■ DATASET RECORDS:
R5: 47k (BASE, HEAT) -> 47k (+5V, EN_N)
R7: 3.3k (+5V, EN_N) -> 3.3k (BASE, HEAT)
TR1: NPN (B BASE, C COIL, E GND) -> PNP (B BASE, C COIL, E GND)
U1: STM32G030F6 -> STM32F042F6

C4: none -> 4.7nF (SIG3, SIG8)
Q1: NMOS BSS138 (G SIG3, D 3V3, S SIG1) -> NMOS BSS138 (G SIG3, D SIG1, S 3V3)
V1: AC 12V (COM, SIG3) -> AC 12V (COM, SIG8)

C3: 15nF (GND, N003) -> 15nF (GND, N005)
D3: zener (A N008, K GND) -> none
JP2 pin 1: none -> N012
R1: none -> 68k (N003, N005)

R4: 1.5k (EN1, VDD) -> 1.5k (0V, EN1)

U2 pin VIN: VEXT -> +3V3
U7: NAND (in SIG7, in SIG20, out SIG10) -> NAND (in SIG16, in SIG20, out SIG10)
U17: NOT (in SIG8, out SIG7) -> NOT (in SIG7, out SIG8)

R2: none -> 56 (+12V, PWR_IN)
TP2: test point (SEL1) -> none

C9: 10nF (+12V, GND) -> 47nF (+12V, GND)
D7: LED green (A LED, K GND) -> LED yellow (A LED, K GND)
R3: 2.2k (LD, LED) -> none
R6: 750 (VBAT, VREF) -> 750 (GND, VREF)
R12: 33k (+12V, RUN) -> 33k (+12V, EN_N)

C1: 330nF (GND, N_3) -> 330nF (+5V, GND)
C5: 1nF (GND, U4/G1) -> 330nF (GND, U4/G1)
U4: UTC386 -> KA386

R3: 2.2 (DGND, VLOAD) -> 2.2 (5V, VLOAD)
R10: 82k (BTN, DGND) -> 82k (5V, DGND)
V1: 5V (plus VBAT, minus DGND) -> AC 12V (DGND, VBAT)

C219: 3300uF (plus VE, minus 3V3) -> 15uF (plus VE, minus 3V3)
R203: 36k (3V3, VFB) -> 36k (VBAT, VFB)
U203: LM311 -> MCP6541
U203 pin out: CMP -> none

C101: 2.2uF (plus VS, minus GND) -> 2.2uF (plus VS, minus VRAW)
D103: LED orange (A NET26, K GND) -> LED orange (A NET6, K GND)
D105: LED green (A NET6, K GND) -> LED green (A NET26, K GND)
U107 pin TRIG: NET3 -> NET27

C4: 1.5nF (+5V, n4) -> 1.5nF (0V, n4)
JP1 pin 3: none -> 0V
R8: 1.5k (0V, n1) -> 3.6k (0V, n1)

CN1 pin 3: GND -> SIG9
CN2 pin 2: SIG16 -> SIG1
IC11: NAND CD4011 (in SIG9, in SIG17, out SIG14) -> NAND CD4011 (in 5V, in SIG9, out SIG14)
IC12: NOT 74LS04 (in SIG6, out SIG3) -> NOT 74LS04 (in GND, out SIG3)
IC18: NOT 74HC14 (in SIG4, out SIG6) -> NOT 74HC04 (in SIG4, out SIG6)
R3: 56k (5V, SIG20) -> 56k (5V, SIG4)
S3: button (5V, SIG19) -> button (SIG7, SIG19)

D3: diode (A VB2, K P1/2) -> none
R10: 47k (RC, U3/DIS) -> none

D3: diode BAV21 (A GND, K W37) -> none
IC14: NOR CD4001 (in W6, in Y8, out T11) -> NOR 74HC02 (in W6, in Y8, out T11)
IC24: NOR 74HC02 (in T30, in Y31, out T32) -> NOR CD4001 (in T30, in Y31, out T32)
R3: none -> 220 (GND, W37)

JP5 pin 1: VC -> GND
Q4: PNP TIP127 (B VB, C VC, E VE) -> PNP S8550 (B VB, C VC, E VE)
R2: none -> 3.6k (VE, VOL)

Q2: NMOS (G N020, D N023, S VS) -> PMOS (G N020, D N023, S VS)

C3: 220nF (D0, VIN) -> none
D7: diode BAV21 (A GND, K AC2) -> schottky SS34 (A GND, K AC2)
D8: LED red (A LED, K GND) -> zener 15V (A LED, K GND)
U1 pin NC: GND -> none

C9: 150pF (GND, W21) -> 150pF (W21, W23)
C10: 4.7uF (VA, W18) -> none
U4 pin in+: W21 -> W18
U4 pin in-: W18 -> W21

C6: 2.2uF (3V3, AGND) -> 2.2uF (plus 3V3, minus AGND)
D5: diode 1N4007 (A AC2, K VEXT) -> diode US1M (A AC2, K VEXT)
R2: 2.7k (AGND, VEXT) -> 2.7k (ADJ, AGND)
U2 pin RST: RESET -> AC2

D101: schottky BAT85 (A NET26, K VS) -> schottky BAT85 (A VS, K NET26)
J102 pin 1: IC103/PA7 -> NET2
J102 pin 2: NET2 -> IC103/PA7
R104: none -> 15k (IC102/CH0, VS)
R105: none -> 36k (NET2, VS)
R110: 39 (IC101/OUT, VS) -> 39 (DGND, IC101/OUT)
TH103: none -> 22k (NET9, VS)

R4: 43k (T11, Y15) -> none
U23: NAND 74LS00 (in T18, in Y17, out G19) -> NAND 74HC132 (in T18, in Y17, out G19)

■ YOUR OBJECTIVE:
Reproduce nothing but the lines from the line containing "J102 pin 1: IC103/PA7 -> NET2" to the last line of the data, each exactly as written.

■ THE COMPLETED TASK:
J102 pin 1: IC103/PA7 -> NET2
J102 pin 2: NET2 -> IC103/PA7
R104: none -> 15k (IC102/CH0, VS)
R105: none -> 36k (NET2, VS)
R110: 39 (IC101/OUT, VS) -> 39 (DGND, IC101/OUT)
TH103: none -> 22k (NET9, VS)

R4: 43k (T11, Y15) -> none
U23: NAND 74LS00 (in T18, in Y17, out G19) -> NAND 74HC132 (in T18, in Y17, out G19)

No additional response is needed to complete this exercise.